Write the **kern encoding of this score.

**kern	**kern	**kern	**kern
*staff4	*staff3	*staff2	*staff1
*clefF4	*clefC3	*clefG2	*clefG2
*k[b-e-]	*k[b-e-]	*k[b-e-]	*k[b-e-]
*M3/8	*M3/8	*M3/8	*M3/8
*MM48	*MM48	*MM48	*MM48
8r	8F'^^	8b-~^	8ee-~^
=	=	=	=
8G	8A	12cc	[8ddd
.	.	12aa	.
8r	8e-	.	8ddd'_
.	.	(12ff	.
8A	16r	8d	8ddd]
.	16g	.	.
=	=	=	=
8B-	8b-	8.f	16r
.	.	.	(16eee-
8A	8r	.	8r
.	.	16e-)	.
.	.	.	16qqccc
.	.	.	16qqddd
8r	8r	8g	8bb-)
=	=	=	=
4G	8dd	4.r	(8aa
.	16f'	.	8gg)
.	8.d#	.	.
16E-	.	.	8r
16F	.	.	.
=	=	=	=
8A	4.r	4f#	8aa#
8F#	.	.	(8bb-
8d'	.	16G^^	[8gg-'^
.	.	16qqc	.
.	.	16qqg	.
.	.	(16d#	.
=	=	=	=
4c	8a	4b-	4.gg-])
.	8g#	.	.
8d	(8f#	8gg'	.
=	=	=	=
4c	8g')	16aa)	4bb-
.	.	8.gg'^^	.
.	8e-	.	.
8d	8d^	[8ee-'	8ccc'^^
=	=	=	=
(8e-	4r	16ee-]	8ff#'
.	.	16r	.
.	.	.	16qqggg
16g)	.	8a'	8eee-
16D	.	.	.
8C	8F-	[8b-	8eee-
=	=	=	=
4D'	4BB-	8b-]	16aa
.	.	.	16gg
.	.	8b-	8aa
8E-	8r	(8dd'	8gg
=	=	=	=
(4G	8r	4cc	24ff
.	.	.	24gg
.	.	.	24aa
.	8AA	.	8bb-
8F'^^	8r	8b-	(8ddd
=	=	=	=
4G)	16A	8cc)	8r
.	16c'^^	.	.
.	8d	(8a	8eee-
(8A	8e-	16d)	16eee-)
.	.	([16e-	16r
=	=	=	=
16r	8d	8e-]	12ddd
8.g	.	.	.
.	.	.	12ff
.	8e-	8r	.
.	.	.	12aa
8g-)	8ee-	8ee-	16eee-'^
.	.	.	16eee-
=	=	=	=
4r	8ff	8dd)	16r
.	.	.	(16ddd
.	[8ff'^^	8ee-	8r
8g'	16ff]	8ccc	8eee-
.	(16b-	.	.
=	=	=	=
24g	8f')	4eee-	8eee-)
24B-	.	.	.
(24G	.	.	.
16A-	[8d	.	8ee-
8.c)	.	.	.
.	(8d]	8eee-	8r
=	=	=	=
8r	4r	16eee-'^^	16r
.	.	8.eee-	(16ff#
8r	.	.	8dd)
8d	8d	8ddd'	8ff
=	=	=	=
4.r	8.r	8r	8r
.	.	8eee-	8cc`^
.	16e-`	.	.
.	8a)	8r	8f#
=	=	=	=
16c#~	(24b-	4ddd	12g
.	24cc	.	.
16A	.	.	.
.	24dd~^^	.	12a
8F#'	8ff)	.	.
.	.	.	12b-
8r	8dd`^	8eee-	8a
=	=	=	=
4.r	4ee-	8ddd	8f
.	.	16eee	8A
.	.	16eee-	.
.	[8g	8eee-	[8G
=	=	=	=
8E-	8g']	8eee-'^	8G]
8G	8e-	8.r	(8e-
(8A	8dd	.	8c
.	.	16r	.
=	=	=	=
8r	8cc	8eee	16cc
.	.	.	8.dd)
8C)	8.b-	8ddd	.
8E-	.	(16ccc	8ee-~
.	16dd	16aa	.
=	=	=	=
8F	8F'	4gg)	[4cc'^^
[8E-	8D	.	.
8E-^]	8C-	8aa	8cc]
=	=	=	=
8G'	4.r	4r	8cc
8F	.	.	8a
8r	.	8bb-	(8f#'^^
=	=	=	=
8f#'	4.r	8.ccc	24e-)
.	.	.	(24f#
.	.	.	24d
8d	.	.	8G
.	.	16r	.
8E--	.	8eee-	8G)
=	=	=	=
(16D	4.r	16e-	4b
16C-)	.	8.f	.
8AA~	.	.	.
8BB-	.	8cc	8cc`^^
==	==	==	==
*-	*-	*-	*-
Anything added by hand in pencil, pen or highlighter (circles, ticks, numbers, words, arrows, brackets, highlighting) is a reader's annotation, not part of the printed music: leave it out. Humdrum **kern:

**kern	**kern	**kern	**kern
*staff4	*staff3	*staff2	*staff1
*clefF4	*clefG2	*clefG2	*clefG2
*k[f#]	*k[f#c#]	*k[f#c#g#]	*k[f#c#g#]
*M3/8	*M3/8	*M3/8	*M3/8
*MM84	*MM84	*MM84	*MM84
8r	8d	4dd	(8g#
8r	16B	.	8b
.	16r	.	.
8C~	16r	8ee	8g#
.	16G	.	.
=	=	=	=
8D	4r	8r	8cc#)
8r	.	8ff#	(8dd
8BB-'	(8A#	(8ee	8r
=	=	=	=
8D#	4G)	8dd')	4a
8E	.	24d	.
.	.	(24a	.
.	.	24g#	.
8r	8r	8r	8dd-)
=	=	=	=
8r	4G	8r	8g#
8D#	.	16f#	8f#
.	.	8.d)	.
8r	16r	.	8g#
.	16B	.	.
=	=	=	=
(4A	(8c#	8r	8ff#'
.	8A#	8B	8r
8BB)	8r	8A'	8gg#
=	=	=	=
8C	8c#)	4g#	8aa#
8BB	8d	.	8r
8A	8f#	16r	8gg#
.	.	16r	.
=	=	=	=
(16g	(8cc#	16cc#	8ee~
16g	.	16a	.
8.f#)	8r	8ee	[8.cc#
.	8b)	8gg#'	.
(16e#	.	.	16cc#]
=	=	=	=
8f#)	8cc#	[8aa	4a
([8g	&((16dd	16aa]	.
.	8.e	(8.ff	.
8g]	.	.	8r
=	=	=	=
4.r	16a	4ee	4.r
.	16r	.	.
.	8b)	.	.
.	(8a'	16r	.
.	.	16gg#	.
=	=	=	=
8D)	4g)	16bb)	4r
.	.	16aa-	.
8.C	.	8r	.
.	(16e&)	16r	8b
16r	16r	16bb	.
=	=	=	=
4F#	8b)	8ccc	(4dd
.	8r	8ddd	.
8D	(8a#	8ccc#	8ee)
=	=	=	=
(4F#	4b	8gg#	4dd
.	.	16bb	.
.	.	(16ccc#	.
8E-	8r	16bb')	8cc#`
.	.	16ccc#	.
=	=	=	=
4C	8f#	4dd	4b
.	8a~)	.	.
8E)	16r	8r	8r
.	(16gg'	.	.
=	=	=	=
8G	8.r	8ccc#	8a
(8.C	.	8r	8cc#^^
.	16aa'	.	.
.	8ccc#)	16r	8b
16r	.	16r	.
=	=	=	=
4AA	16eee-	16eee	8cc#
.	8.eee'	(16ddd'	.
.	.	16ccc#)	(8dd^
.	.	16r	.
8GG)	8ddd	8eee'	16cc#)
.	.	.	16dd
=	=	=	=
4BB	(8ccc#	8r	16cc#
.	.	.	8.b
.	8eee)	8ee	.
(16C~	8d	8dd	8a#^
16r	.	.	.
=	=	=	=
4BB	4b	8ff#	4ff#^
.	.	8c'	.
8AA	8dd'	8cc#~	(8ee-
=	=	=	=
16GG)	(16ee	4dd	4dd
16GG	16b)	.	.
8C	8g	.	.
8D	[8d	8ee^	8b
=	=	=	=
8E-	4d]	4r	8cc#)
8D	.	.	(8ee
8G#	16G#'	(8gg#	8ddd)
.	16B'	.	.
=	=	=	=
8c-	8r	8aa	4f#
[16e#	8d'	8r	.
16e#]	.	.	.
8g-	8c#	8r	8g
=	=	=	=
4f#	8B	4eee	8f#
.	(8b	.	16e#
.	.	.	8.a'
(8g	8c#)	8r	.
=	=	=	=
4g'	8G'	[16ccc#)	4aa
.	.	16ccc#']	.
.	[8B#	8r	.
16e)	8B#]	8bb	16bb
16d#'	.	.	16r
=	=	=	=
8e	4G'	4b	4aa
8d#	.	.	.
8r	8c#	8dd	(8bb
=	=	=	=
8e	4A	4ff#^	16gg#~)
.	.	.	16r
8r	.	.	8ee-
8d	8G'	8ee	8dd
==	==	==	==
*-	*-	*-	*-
________________________________________
• Set problem
Which lines in the data above contain the string "kern", with case counting? Report each of them in full.

• Written solution
Write the **kern encoding of this score.
**kern	**kern	**kern	**kern
Anything added by hand in pencil, pen or highlighter (circles, ticks, numbers, words, arrows, brackets, highlighting) is a reader's annotation, not part of the printed music: leave it out. Humdrum **kern:
**kern	**kern	**kern	**kern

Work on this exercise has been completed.